Your instructions: How many lines in the data below contain the string "burozofux"? Answer with the number only.

(Stored dataset items)
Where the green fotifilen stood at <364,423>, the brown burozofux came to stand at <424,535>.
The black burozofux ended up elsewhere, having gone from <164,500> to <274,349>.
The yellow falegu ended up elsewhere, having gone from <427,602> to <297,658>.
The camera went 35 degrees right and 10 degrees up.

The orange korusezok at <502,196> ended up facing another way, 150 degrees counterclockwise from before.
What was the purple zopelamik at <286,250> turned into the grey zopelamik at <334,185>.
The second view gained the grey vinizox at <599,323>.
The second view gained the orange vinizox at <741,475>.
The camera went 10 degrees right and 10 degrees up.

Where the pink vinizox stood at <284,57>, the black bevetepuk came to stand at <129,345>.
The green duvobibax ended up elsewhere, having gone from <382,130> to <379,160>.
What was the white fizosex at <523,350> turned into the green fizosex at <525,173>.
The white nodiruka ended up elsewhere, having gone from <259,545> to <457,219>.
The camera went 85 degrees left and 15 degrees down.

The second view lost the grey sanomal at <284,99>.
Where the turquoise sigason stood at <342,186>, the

Task output: 2